::: Source data

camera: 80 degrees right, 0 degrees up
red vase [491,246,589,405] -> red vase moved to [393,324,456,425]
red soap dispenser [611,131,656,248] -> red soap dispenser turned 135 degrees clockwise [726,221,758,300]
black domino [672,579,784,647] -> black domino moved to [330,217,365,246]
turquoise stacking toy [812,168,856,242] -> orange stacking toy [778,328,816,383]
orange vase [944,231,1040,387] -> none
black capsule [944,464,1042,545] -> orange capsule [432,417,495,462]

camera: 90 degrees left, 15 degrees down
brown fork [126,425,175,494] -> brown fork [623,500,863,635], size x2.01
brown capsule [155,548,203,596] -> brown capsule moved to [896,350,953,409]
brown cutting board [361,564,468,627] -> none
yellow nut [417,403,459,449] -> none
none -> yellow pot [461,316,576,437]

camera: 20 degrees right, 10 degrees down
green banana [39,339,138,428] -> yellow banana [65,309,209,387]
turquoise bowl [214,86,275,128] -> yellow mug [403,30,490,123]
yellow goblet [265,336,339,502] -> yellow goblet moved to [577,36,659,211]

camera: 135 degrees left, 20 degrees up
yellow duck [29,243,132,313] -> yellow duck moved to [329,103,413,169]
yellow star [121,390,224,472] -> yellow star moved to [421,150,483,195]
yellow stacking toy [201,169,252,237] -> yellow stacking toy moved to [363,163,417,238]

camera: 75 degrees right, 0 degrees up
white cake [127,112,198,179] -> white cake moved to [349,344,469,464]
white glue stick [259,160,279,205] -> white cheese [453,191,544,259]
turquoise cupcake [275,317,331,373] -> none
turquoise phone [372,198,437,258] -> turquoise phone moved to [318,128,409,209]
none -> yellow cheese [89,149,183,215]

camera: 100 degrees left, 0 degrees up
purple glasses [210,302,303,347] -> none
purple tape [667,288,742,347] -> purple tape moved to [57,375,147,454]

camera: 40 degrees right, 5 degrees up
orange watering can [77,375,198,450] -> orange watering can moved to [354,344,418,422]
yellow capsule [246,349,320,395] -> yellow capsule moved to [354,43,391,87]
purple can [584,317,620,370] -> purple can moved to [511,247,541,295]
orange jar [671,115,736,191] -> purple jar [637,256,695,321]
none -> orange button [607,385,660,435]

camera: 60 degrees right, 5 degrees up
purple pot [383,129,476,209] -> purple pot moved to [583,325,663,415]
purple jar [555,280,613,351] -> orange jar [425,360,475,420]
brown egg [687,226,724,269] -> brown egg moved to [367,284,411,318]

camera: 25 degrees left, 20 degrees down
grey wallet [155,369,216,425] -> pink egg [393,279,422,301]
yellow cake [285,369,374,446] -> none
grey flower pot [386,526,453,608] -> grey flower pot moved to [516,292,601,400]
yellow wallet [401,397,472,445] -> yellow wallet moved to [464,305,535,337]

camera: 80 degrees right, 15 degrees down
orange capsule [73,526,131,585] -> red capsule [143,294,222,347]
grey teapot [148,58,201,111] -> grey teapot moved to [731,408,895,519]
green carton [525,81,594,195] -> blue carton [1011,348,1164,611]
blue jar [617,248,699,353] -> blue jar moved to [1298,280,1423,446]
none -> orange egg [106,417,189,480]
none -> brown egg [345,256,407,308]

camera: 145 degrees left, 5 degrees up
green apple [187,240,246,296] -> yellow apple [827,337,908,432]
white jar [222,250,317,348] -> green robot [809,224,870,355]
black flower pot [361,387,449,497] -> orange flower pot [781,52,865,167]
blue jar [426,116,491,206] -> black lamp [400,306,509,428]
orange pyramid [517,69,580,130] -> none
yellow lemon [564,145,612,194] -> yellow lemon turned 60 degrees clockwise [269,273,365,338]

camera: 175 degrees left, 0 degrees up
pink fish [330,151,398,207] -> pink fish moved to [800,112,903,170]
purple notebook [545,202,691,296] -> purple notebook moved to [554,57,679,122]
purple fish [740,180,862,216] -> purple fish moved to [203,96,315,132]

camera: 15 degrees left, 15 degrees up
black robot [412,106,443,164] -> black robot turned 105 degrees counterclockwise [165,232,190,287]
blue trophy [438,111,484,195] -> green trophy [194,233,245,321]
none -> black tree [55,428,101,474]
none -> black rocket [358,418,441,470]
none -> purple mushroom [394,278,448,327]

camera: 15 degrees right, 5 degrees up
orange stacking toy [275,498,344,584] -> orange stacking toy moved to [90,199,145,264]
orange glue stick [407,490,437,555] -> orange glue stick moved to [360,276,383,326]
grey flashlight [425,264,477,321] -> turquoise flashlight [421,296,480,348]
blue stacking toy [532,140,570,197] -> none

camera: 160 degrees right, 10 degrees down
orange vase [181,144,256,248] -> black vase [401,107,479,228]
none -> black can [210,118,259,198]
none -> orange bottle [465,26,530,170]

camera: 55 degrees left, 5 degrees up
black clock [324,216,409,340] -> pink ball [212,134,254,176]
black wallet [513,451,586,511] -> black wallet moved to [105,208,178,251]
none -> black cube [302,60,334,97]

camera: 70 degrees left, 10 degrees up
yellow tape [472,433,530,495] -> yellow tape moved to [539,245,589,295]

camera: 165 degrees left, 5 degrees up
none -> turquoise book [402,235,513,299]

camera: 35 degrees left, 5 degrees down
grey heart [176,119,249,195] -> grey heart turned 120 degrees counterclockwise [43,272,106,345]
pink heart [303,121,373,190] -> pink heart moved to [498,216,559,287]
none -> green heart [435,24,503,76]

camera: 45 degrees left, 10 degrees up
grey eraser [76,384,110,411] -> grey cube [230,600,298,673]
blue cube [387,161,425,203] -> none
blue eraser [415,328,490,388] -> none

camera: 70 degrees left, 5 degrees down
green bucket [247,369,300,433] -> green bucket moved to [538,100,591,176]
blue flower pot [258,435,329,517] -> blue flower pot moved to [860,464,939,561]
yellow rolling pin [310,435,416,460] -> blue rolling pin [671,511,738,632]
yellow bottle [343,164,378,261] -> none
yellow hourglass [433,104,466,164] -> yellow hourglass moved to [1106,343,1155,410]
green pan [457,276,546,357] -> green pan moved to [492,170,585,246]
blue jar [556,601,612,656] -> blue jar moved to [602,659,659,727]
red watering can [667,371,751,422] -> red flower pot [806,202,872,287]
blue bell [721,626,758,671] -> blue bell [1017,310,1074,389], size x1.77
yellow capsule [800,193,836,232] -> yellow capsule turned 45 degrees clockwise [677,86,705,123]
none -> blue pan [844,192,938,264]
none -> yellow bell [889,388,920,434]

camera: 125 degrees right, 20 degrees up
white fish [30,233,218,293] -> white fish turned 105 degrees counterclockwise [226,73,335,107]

::::::

Each line from the top of the entries above through the line containing "camera: 90 degrees left, 15 degrees down" must be transcribed exactly, and no other line may appear.

Written response:
camera: 80 degrees right, 0 degrees up
red vase [491,246,589,405] -> red vase moved to [393,324,456,425]
red soap dispenser [611,131,656,248] -> red soap dispenser turned 135 degrees clockwise [726,221,758,300]
black domino [672,579,784,647] -> black domino moved to [330,217,365,246]
turquoise stacking toy [812,168,856,242] -> orange stacking toy [778,328,816,383]
orange vase [944,231,1040,387] -> none
black capsule [944,464,1042,545] -> orange capsule [432,417,495,462]

camera: 90 degrees left, 15 degrees down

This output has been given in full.